## [DATASET]
——————————

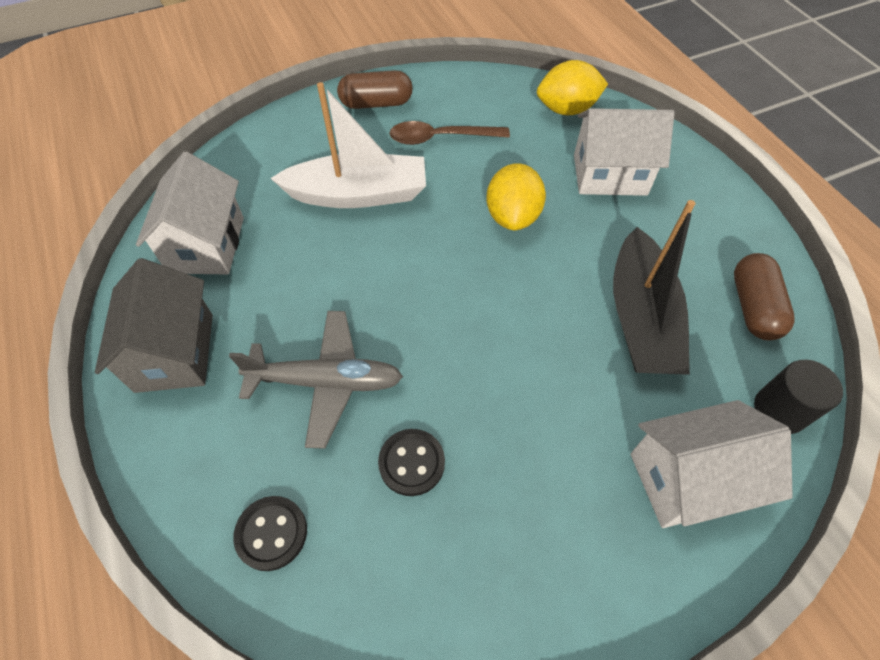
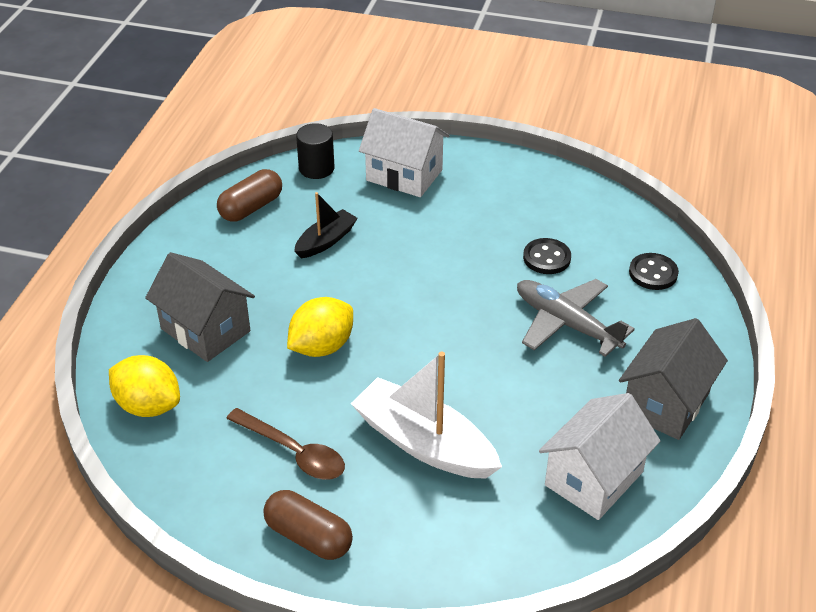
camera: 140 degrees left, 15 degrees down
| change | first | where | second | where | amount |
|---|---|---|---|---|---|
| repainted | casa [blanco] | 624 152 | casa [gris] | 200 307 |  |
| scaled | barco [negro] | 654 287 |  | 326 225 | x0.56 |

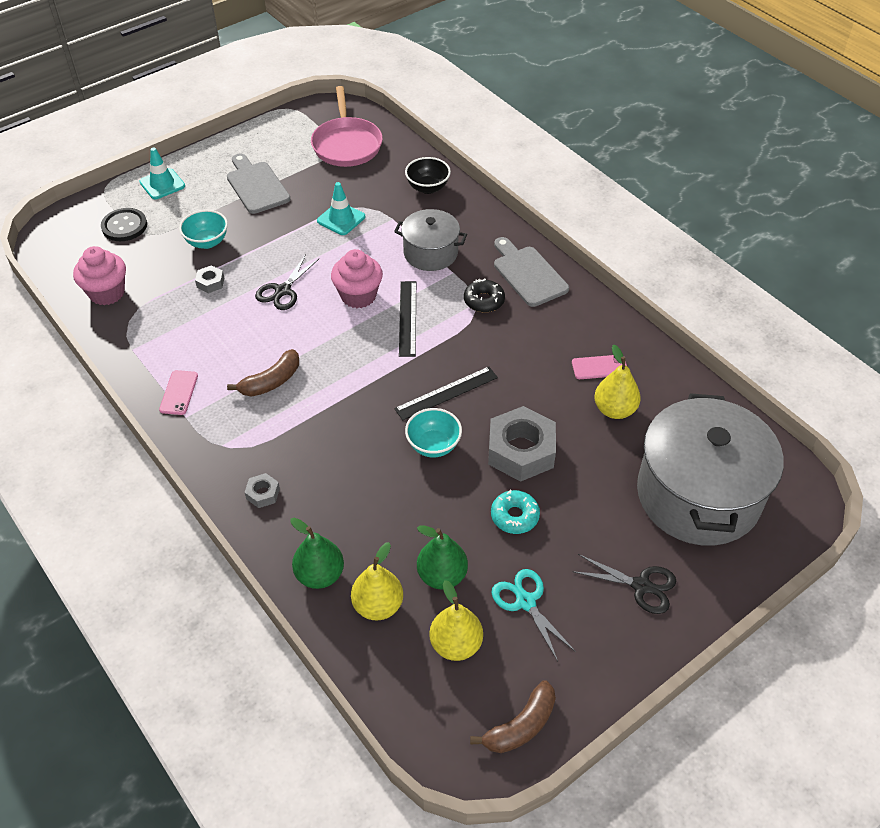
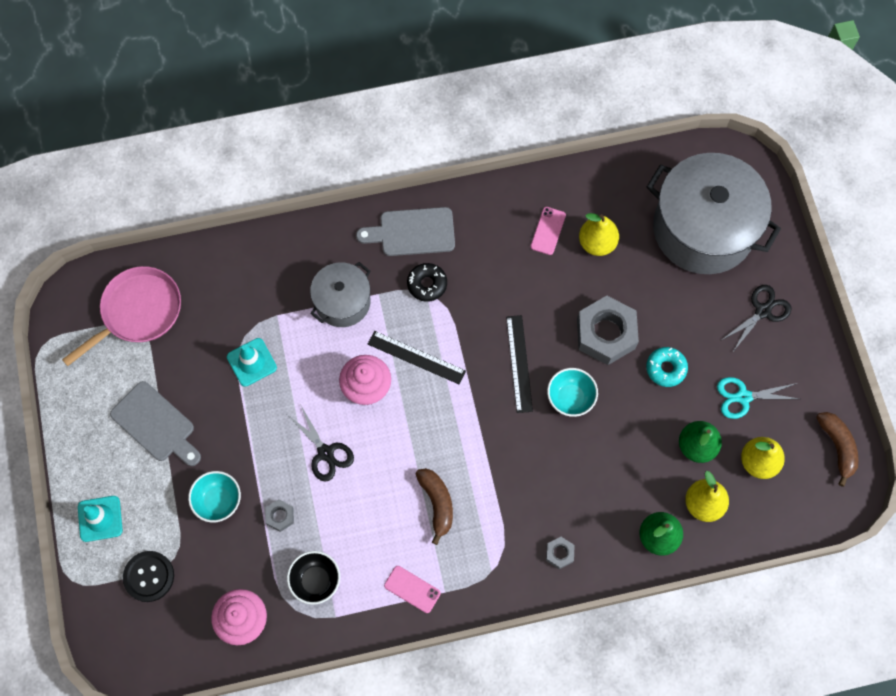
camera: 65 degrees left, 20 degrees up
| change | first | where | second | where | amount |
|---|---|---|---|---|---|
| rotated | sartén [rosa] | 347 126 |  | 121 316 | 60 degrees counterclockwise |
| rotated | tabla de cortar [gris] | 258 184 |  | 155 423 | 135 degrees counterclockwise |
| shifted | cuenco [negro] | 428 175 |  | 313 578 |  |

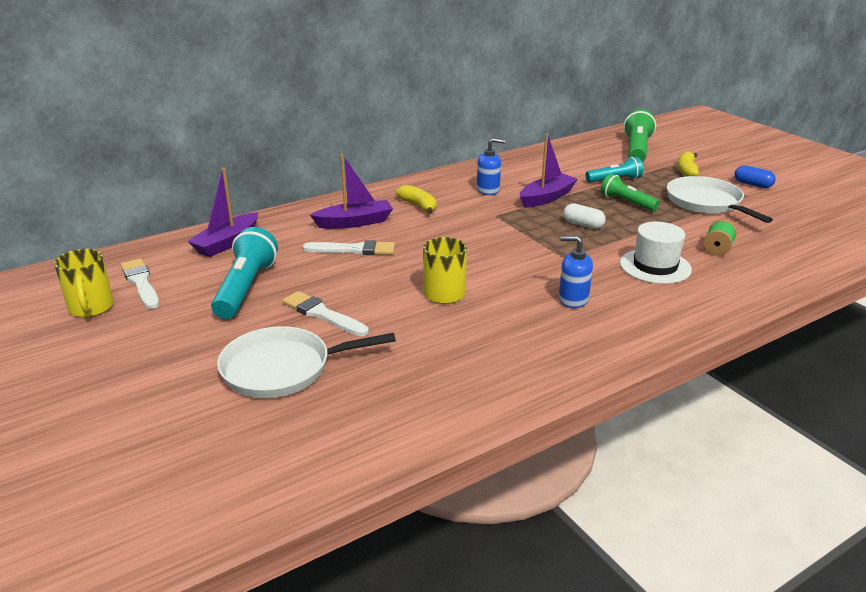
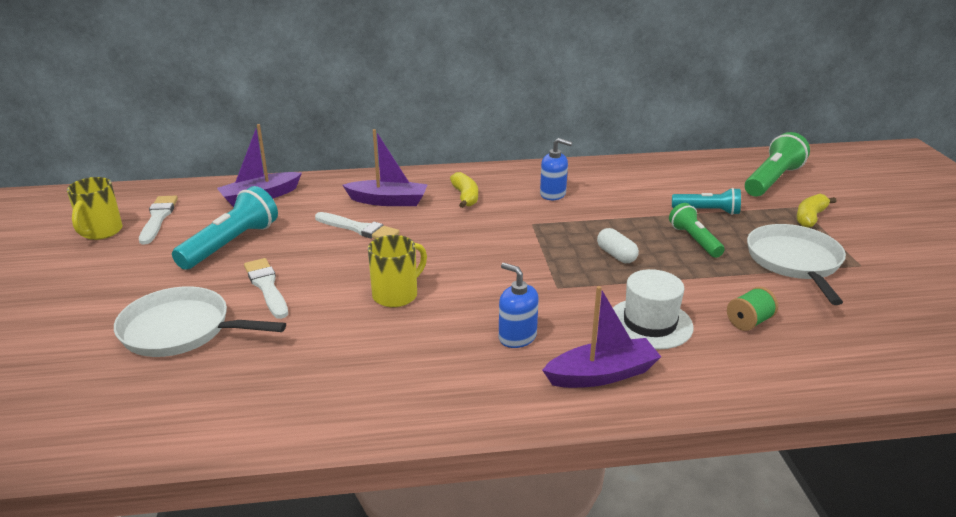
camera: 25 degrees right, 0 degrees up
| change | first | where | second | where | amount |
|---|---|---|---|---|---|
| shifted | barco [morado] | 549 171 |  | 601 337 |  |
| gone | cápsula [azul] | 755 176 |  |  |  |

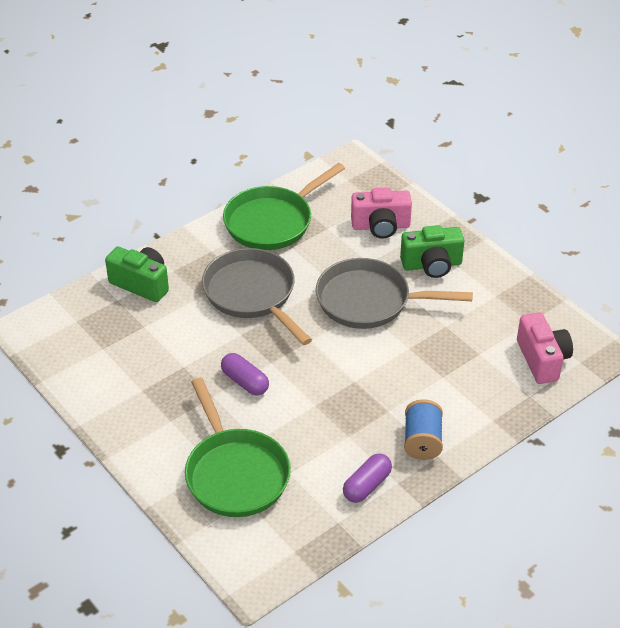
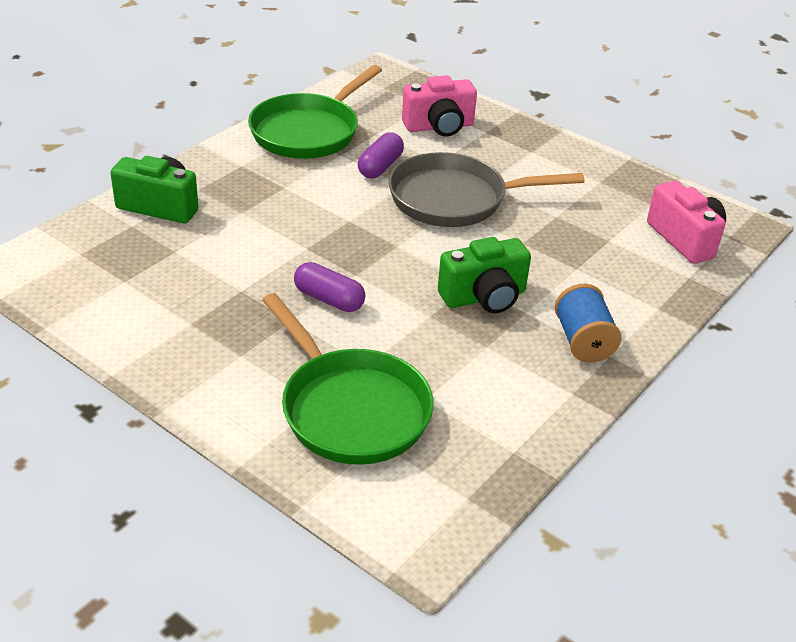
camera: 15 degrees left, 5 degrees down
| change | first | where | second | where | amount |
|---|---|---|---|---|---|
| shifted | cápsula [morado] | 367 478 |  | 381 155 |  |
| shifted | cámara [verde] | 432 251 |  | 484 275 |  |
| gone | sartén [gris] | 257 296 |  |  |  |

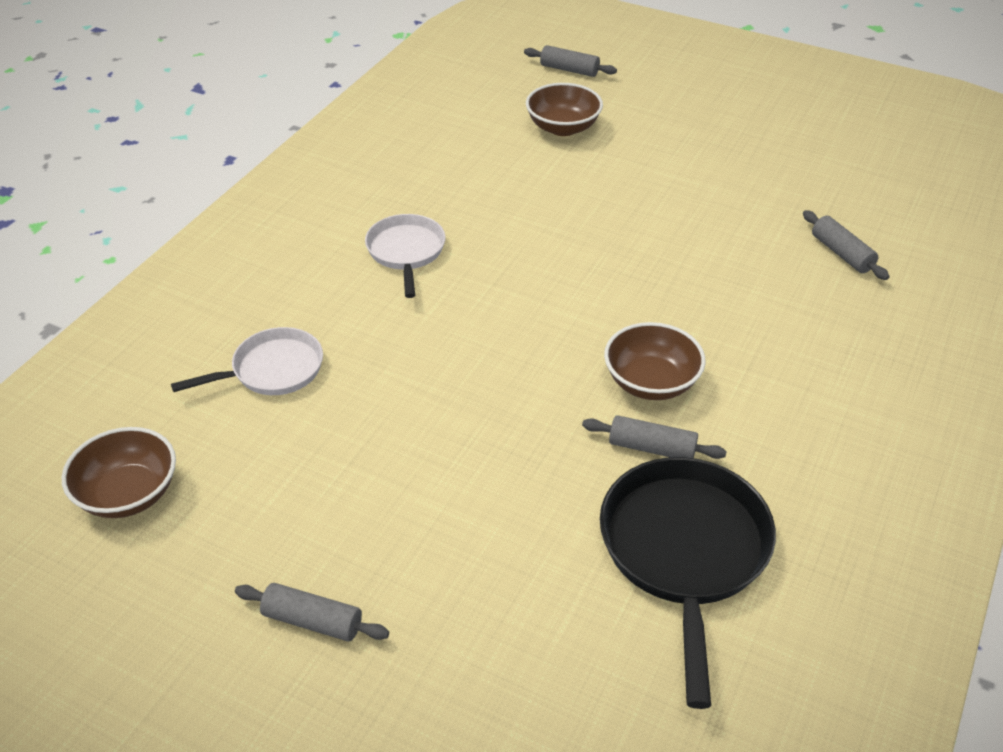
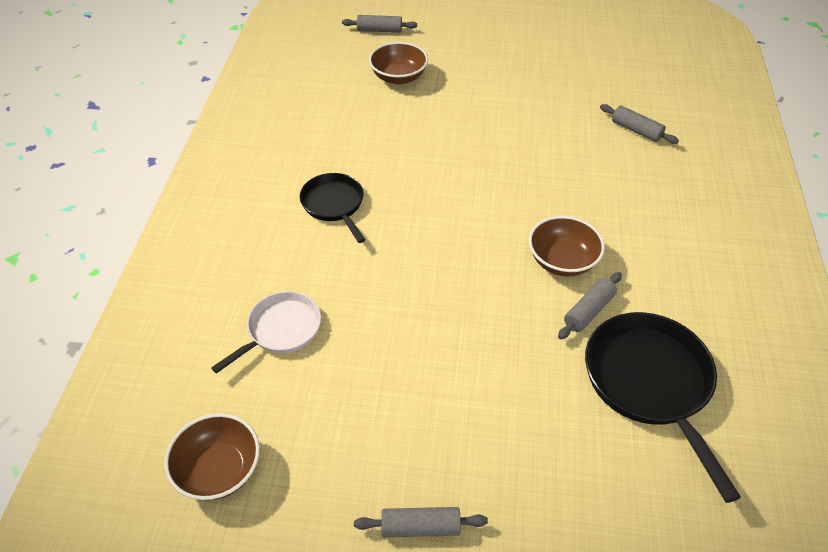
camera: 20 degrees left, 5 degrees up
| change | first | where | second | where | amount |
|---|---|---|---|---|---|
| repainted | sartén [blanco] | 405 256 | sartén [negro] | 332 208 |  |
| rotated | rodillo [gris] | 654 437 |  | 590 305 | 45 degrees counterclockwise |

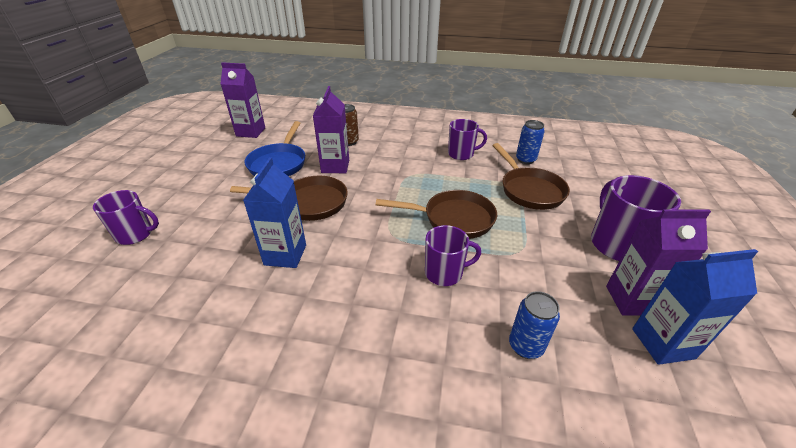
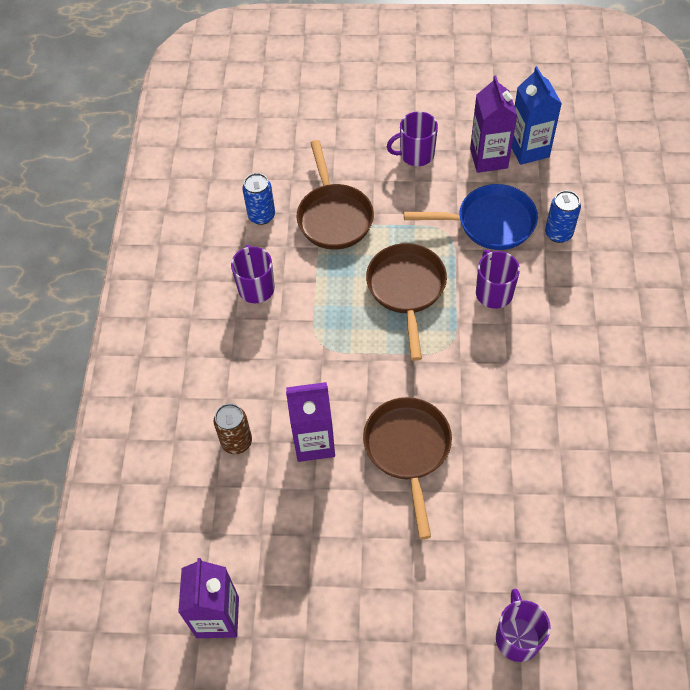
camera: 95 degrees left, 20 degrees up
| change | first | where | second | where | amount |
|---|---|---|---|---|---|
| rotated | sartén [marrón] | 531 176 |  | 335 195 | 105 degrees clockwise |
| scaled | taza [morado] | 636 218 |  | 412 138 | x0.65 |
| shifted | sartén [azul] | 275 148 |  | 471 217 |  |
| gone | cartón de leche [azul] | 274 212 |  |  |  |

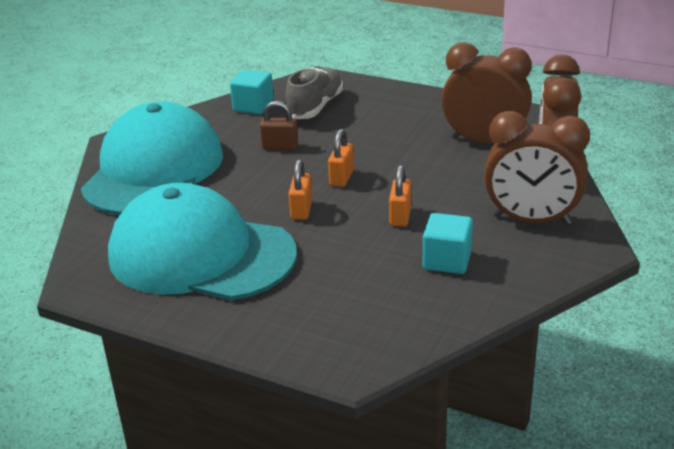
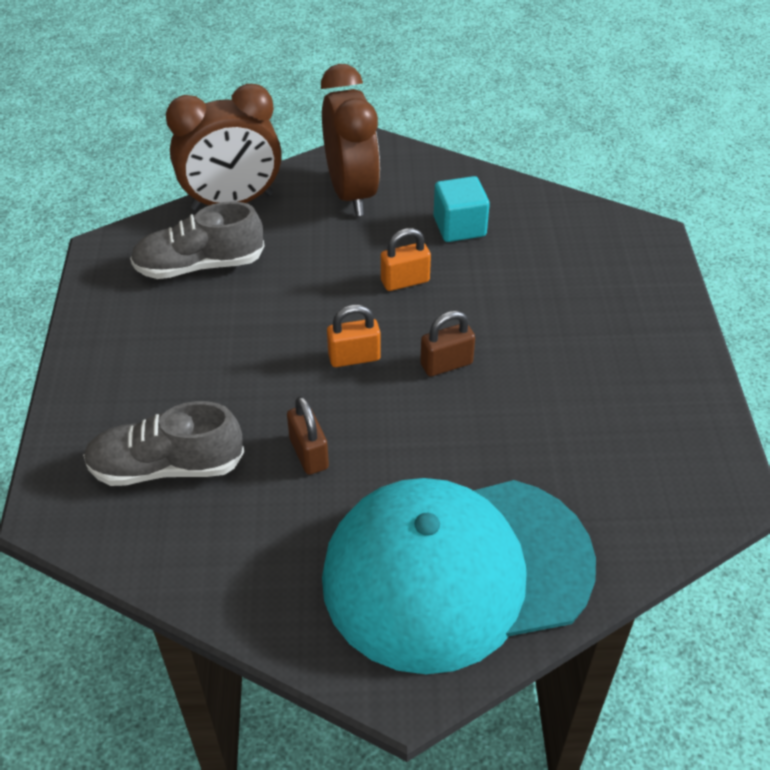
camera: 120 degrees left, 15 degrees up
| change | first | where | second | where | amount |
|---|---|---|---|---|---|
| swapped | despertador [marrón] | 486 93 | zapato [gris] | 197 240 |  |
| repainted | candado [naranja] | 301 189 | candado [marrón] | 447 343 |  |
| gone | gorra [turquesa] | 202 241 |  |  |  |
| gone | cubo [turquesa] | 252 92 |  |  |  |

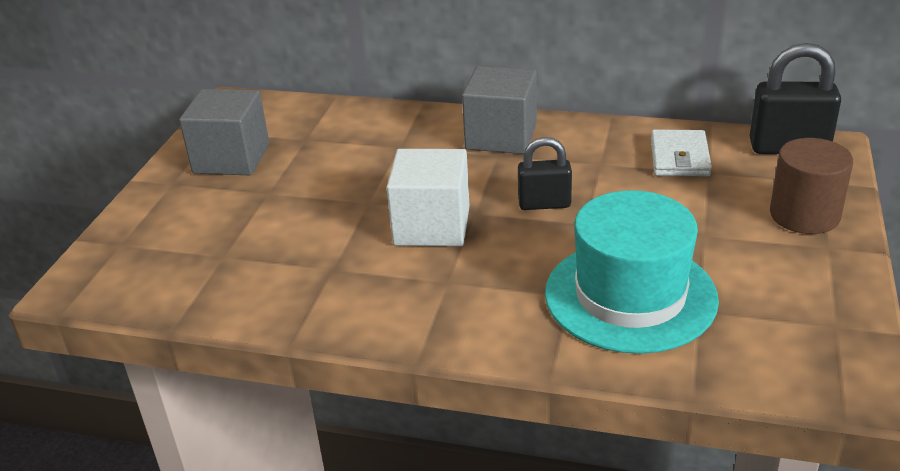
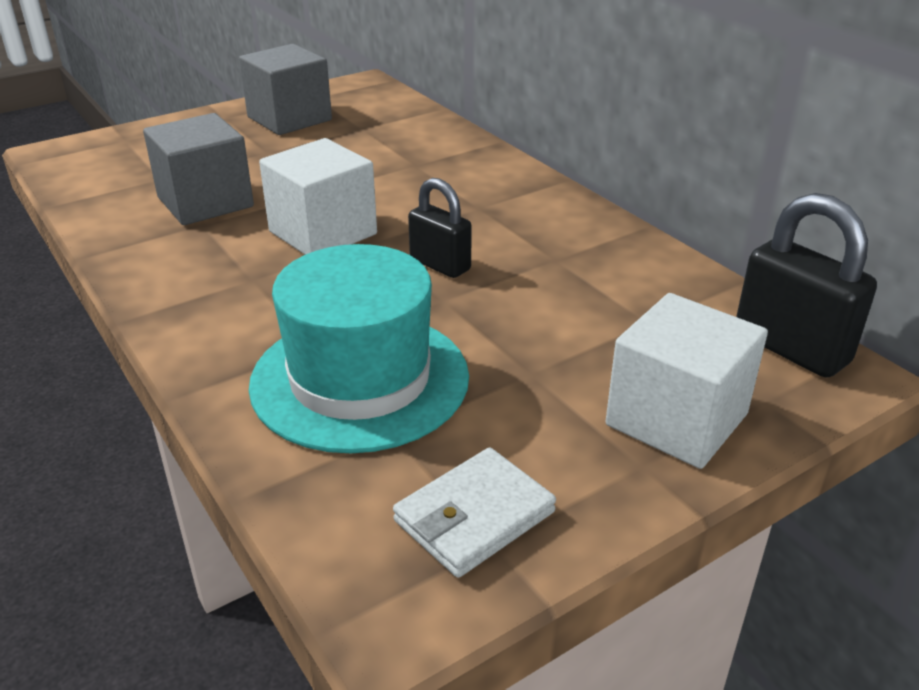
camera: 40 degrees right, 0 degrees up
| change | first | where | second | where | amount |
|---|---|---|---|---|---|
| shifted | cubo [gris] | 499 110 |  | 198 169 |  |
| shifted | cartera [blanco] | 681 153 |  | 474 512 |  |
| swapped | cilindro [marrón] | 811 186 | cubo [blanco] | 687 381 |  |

——————————

## [WORK INSTRUCTIONS]
Excluding the pictures, transcribe each entry above word for word.

## [RESULT FOR THIS EXERCISE]
camera: 140 degrees left, 15 degrees down
| change | first | where | second | where | amount |
|---|---|---|---|---|---|
| repainted | casa [blanco] | 624 152 | casa [gris] | 200 307 |  |
| scaled | barco [negro] | 654 287 |  | 326 225 | x0.56 |

camera: 65 degrees left, 20 degrees up
| change | first | where | second | where | amount |
|---|---|---|---|---|---|
| rotated | sartén [rosa] | 347 126 |  | 121 316 | 60 degrees counterclockwise |
| rotated | tabla de cortar [gris] | 258 184 |  | 155 423 | 135 degrees counterclockwise |
| shifted | cuenco [negro] | 428 175 |  | 313 578 |  |

camera: 25 degrees right, 0 degrees up
| change | first | where | second | where | amount |
|---|---|---|---|---|---|
| shifted | barco [morado] | 549 171 |  | 601 337 |  |
| gone | cápsula [azul] | 755 176 |  |  |  |

camera: 15 degrees left, 5 degrees down
| change | first | where | second | where | amount |
|---|---|---|---|---|---|
| shifted | cápsula [morado] | 367 478 |  | 381 155 |  |
| shifted | cámara [verde] | 432 251 |  | 484 275 |  |
| gone | sartén [gris] | 257 296 |  |  |  |

camera: 20 degrees left, 5 degrees up
| change | first | where | second | where | amount |
|---|---|---|---|---|---|
| repainted | sartén [blanco] | 405 256 | sartén [negro] | 332 208 |  |
| rotated | rodillo [gris] | 654 437 |  | 590 305 | 45 degrees counterclockwise |

camera: 95 degrees left, 20 degrees up
| change | first | where | second | where | amount |
|---|---|---|---|---|---|
| rotated | sartén [marrón] | 531 176 |  | 335 195 | 105 degrees clockwise |
| scaled | taza [morado] | 636 218 |  | 412 138 | x0.65 |
| shifted | sartén [azul] | 275 148 |  | 471 217 |  |
| gone | cartón de leche [azul] | 274 212 |  |  |  |

camera: 120 degrees left, 15 degrees up
| change | first | where | second | where | amount |
|---|---|---|---|---|---|
| swapped | despertador [marrón] | 486 93 | zapato [gris] | 197 240 |  |
| repainted | candado [naranja] | 301 189 | candado [marrón] | 447 343 |  |
| gone | gorra [turquesa] | 202 241 |  |  |  |
| gone | cubo [turquesa] | 252 92 |  |  |  |

camera: 40 degrees right, 0 degrees up
| change | first | where | second | where | amount |
|---|---|---|---|---|---|
| shifted | cubo [gris] | 499 110 |  | 198 169 |  |
| shifted | cartera [blanco] | 681 153 |  | 474 512 |  |
| swapped | cilindro [marrón] | 811 186 | cubo [blanco] | 687 381 |  |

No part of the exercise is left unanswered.